[Opening Extracted material section]
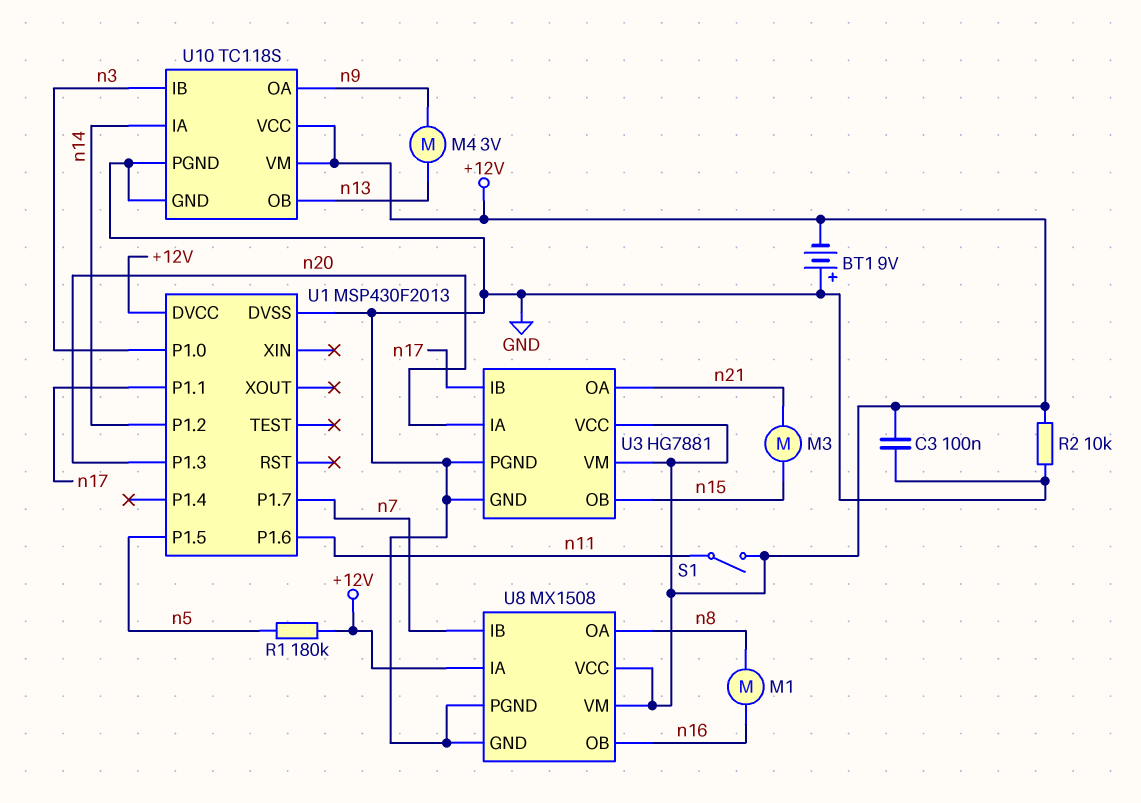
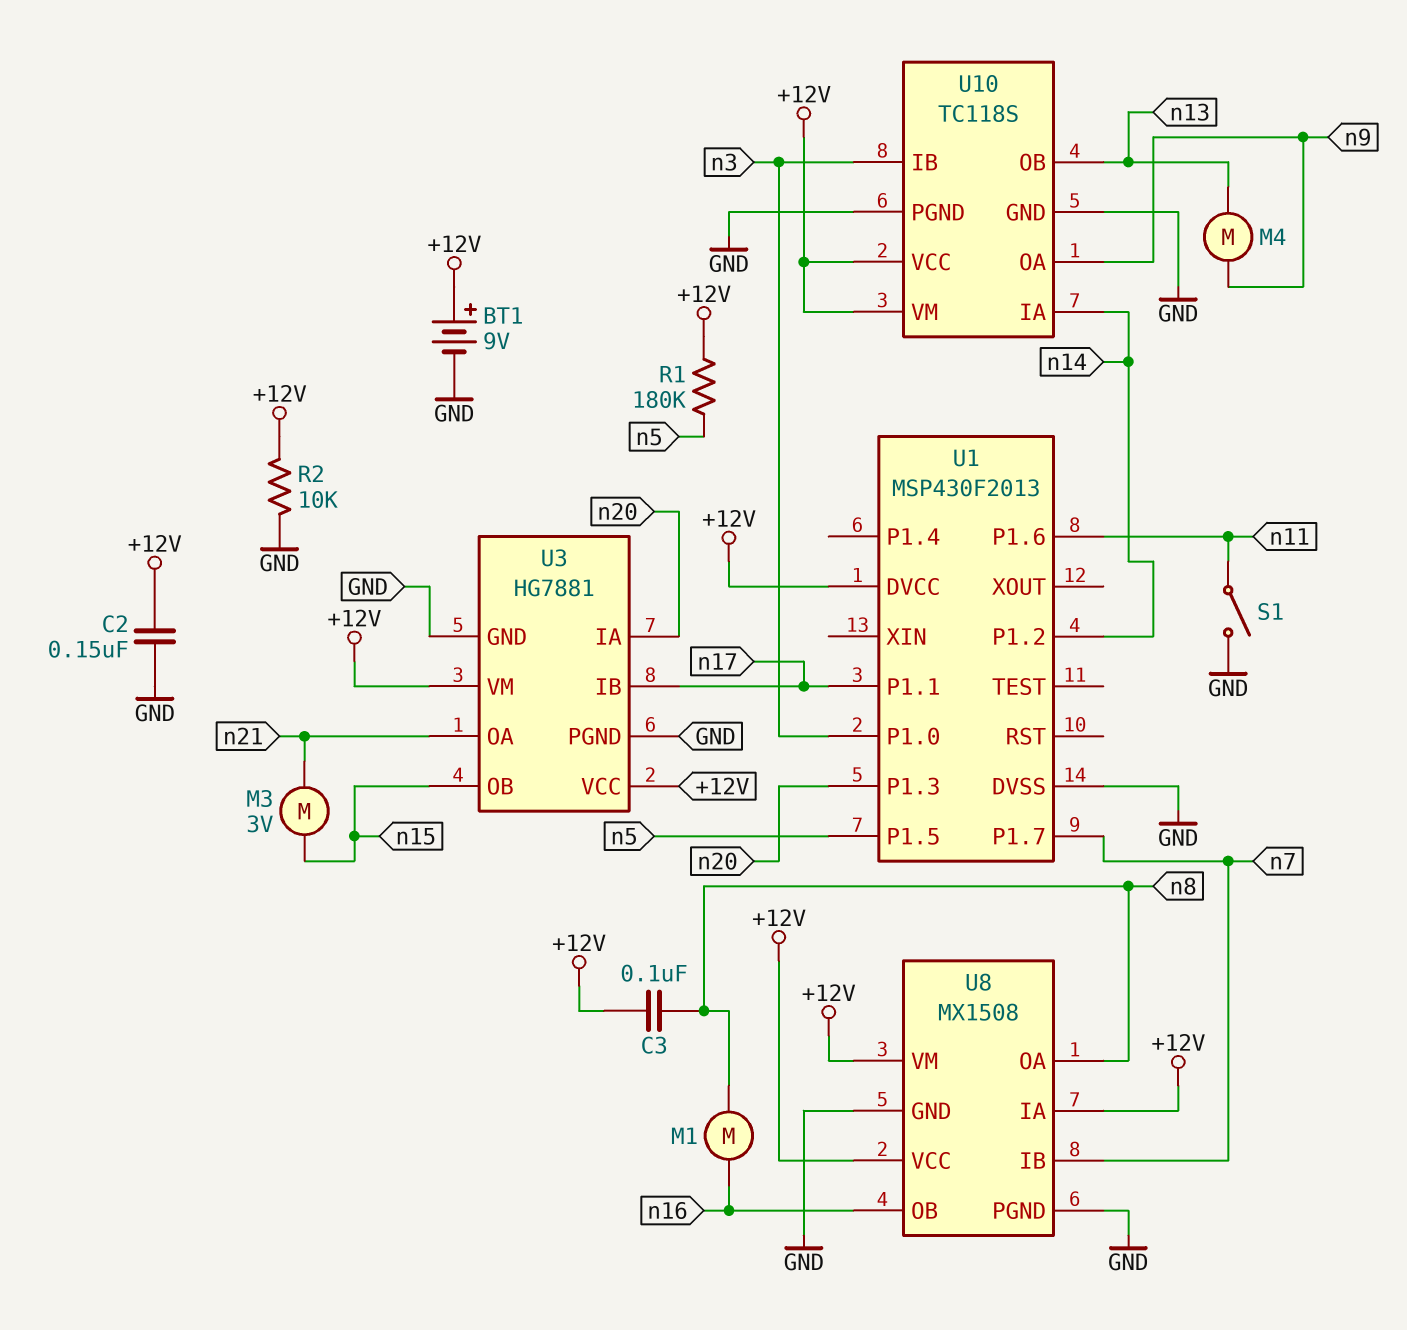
BT1: 9V (plus GND, minus +12V) -> 9V (plus +12V, minus GND)
C2: none -> 150nF (+12V, GND)
C3: 100nF (+12V, GND) -> 100nF (+12V, n8)
M3: motor (n15, n21) -> motor 3V (n15, n21)
M4: motor 3V (n9, n13) -> motor (n9, n13)
S1: switch (+12V, n11) -> switch (GND, n11)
[Closing Extracted material section]
• [Task]
Return every line above verbatim, pictures excluded.

• [Result of this task]
BT1: 9V (plus GND, minus +12V) -> 9V (plus +12V, minus GND)
C2: none -> 150nF (+12V, GND)
C3: 100nF (+12V, GND) -> 100nF (+12V, n8)
M3: motor (n15, n21) -> motor 3V (n15, n21)
M4: motor 3V (n9, n13) -> motor (n9, n13)
S1: switch (+12V, n11) -> switch (GND, n11)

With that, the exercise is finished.